*DATA FOR THIS TASK:*

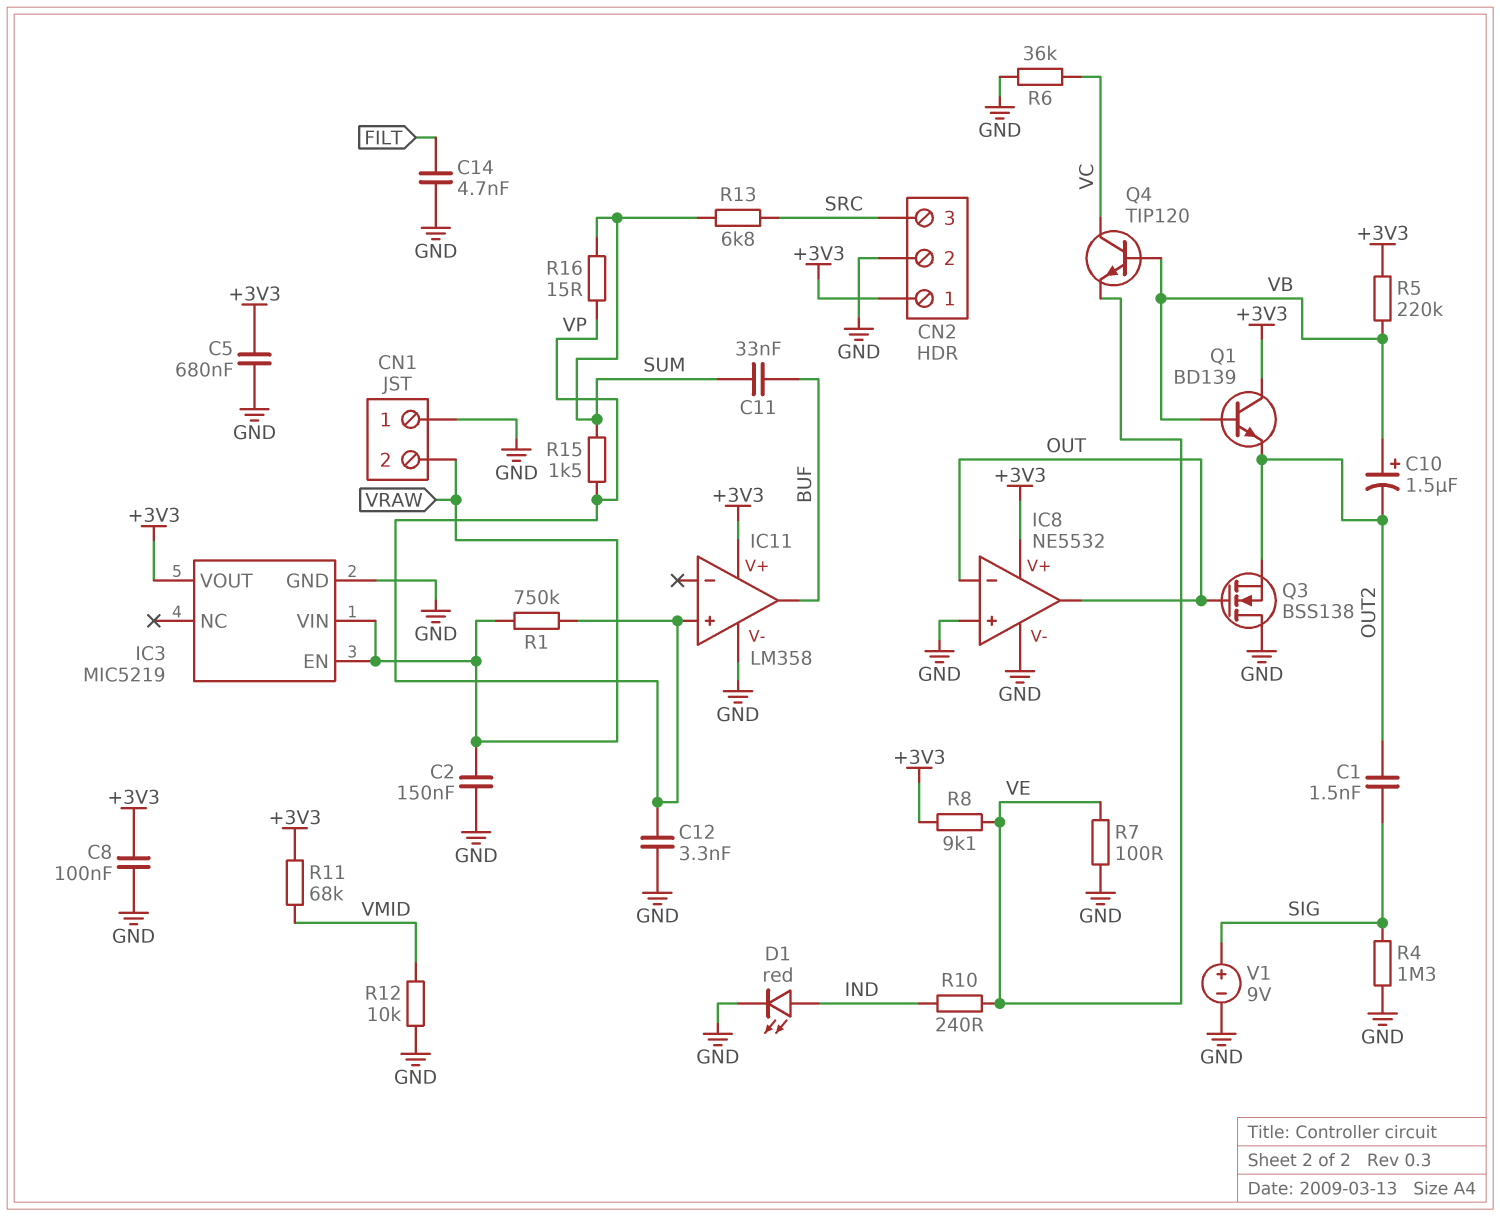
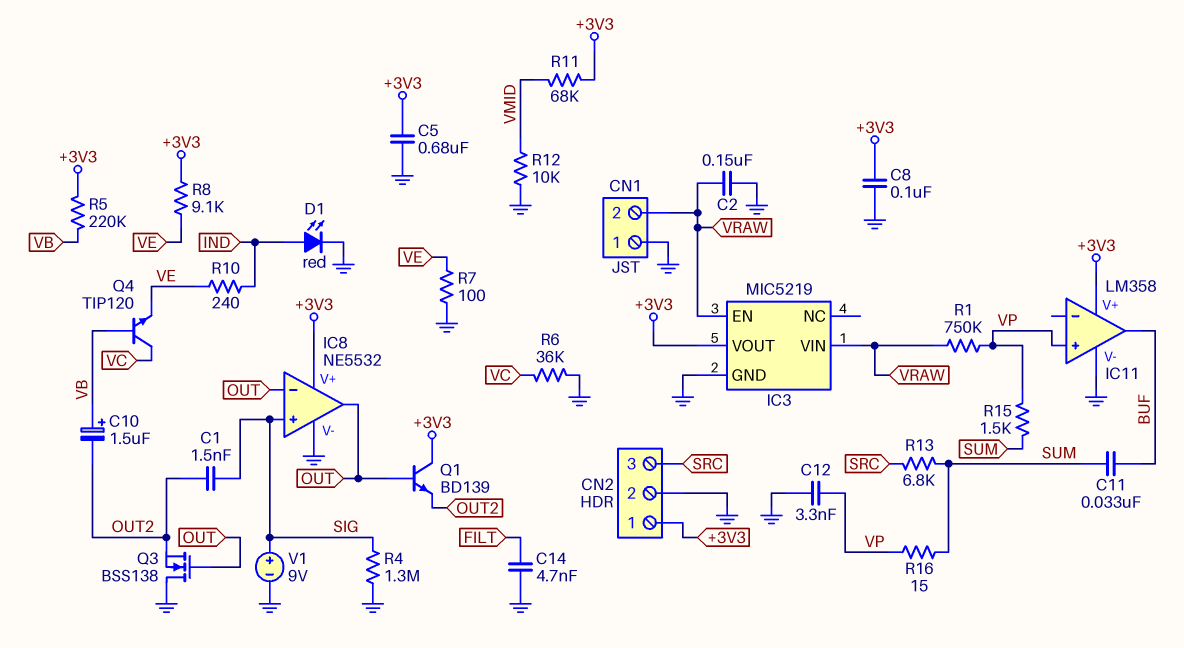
IC8 pin in+: GND -> SIG
Q1: NPN BD139 (B VB, C +3V3, E OUT2) -> NPN BD139 (B OUT, C +3V3, E OUT2)

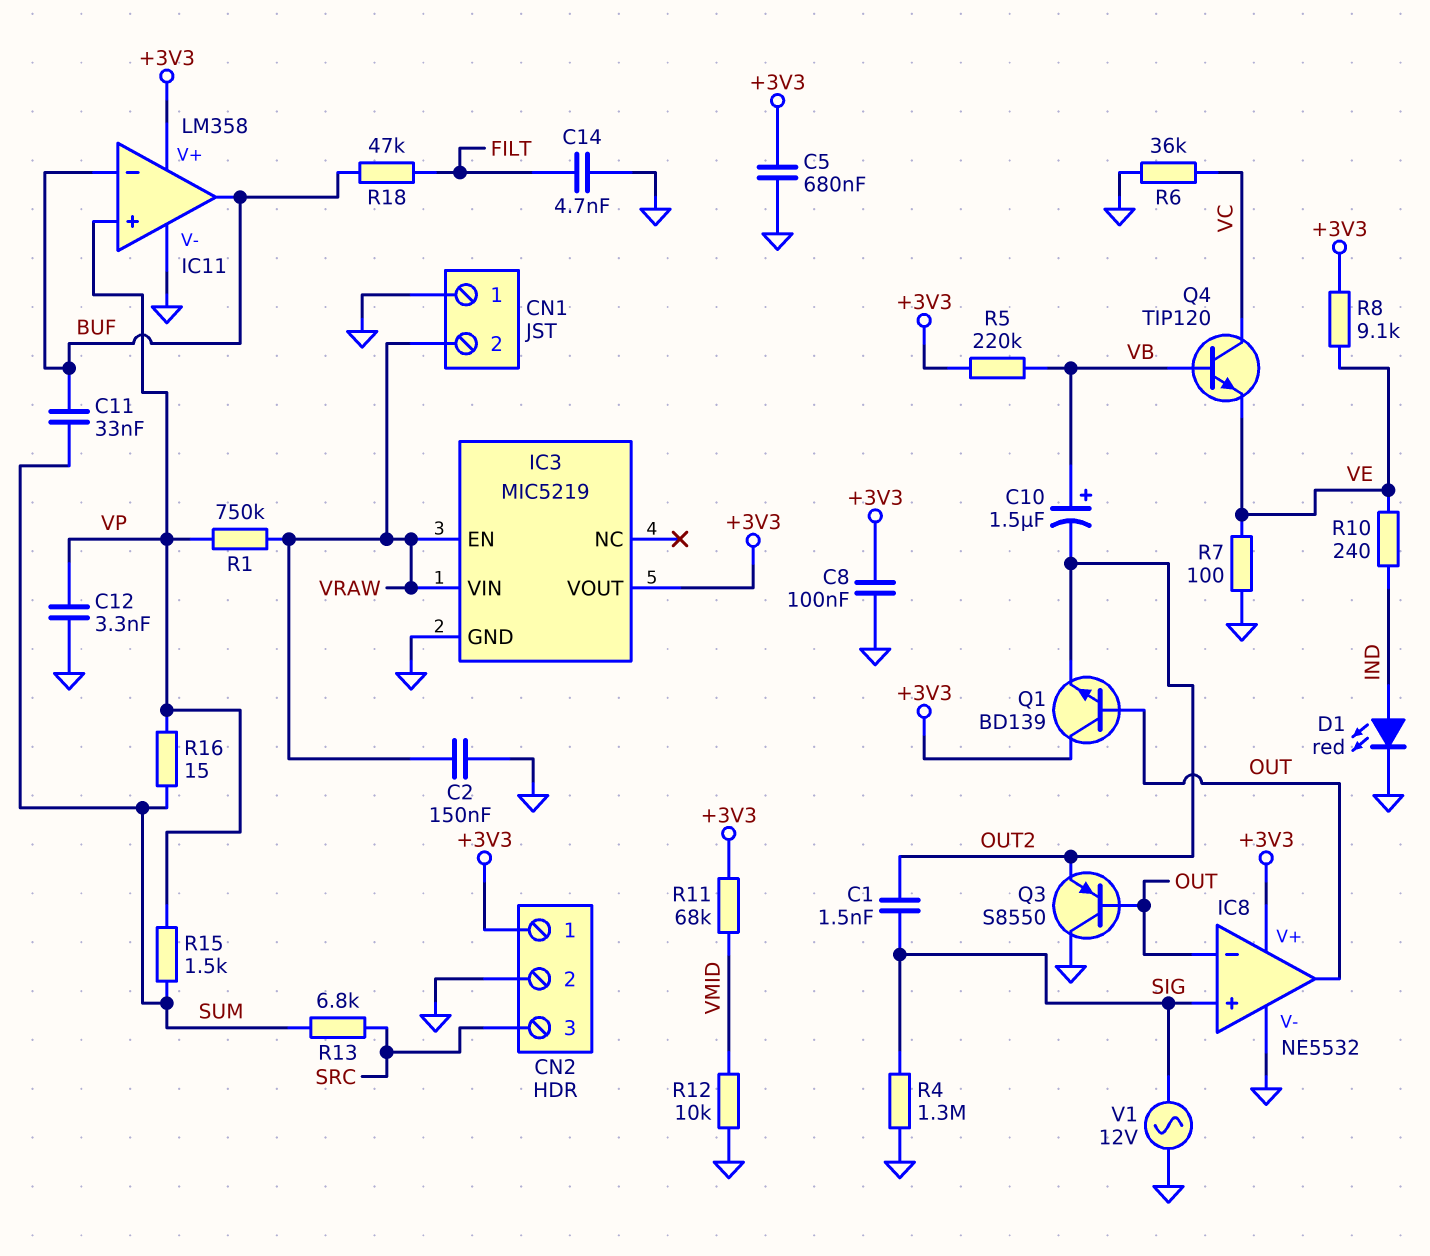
IC11 pin in-: none -> BUF
Q3: NMOS BSS138 (G OUT, D GND, S OUT2) -> PNP S8550 (B OUT, C GND, E OUT2)
R18: none -> 47k (BUF, FILT)
V1: 9V (plus SIG, minus GND) -> AC 12V (GND, SIG)

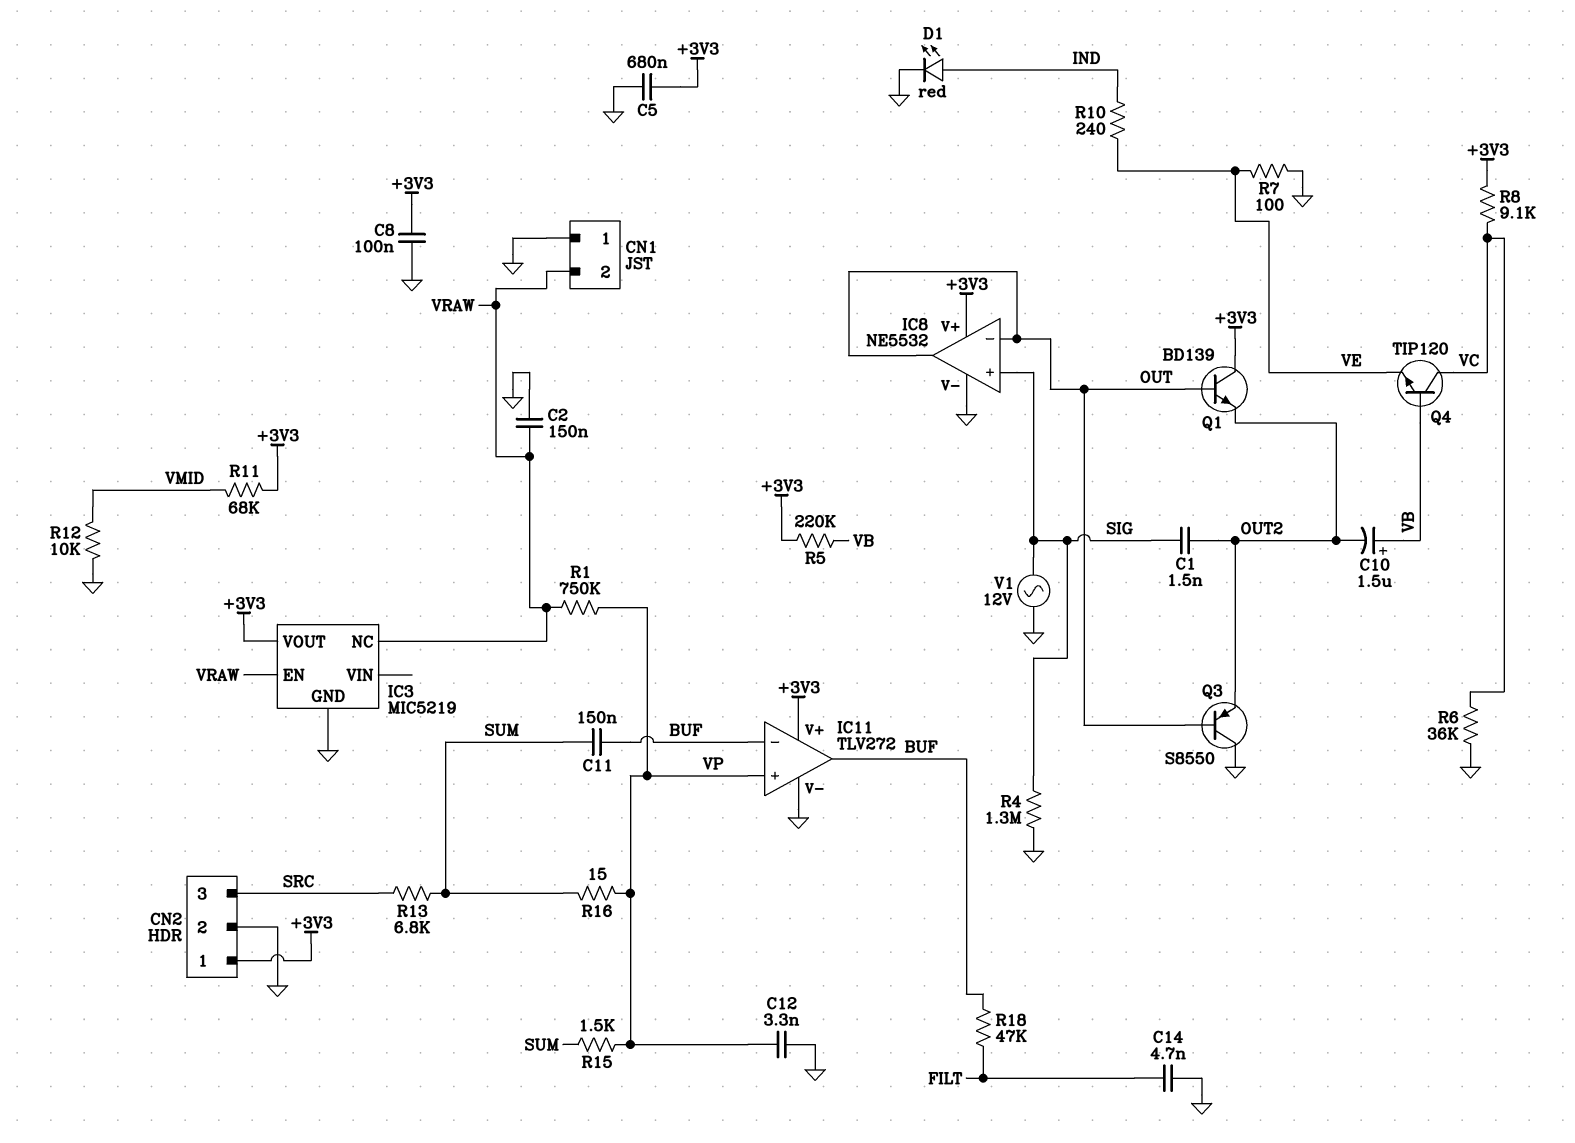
C11: 33nF (BUF, SUM) -> 150nF (BUF, SUM)
IC3 pin NC: none -> VRAW
IC3 pin VIN: VRAW -> none
IC11: LM358 -> TLV272
R8: 9.1k (+3V3, VE) -> 9.1k (+3V3, VC)

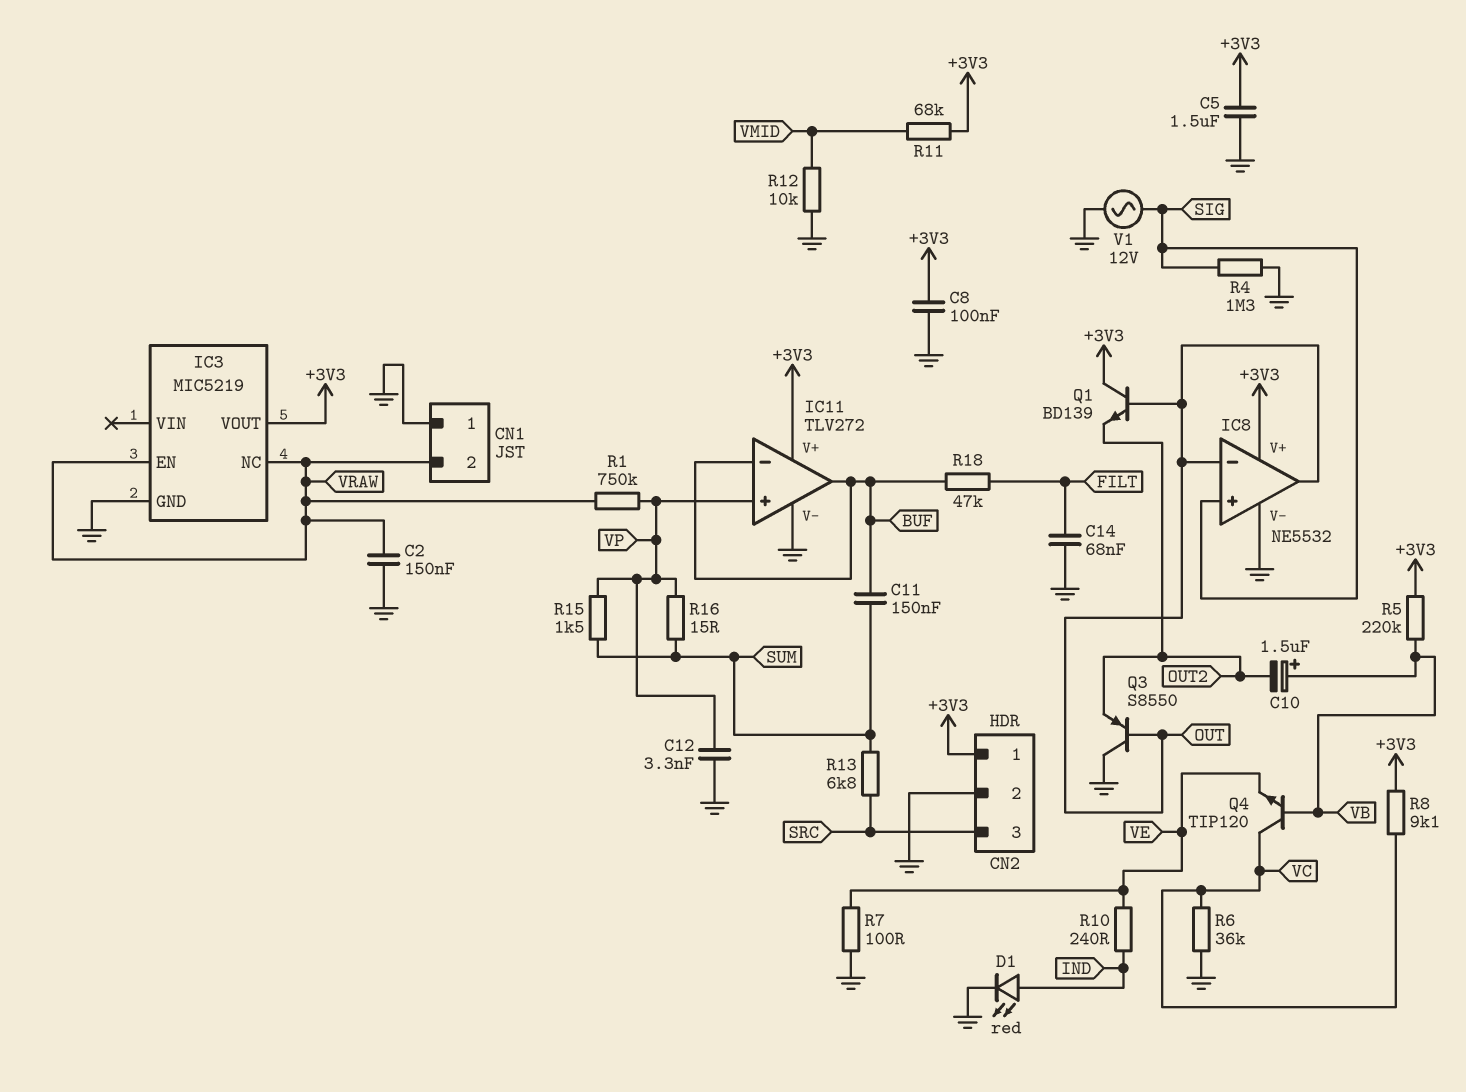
C1: 1.5nF (OUT2, SIG) -> none
C5: 680nF (+3V3, GND) -> 1.5uF (+3V3, GND)
C14: 4.7nF (FILT, GND) -> 68nF (FILT, GND)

*ASSIGNMENT:*
Copy, without the pictures, exactly the lines from the line with "IC11: LM358 -> TLV272" through the end of the material above, both ends included.

*PROBLEM SOLUTION:*
IC11: LM358 -> TLV272
R8: 9.1k (+3V3, VE) -> 9.1k (+3V3, VC)

C1: 1.5nF (OUT2, SIG) -> none
C5: 680nF (+3V3, GND) -> 1.5uF (+3V3, GND)
C14: 4.7nF (FILT, GND) -> 68nF (FILT, GND)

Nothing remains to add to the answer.